→ **Assignment**:
Output the listing exactly, without its pictures.

→ **Data supplied**:
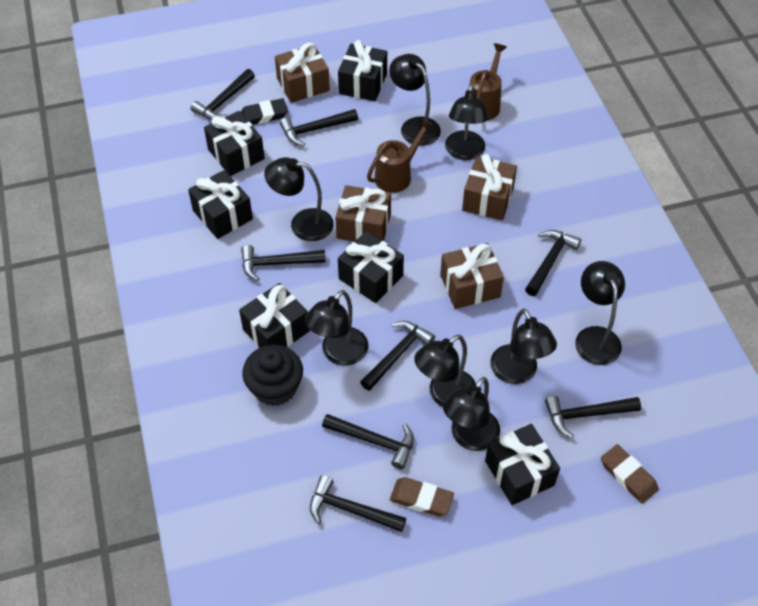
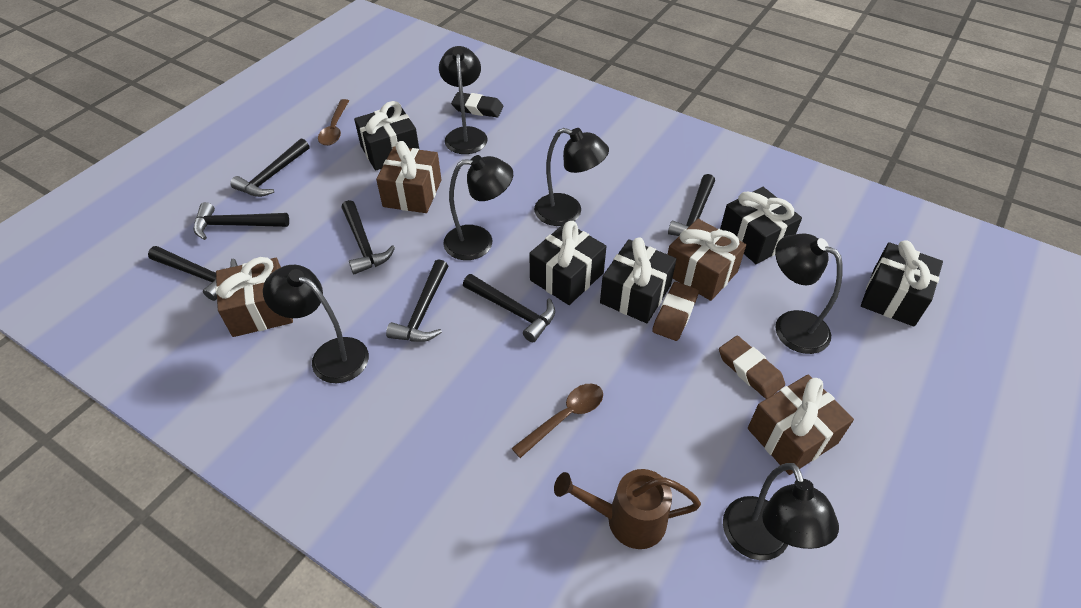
black cupcake: 1 -> 0
black gift: 6 -> 5
black hammer: 8 -> 7
black lamp: 8 -> 6
brown spoon: 0 -> 2
brown watering can: 2 -> 1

→ **Your response**:
black cupcake: 1 -> 0
black gift: 6 -> 5
black hammer: 8 -> 7
black lamp: 8 -> 6
brown spoon: 0 -> 2
brown watering can: 2 -> 1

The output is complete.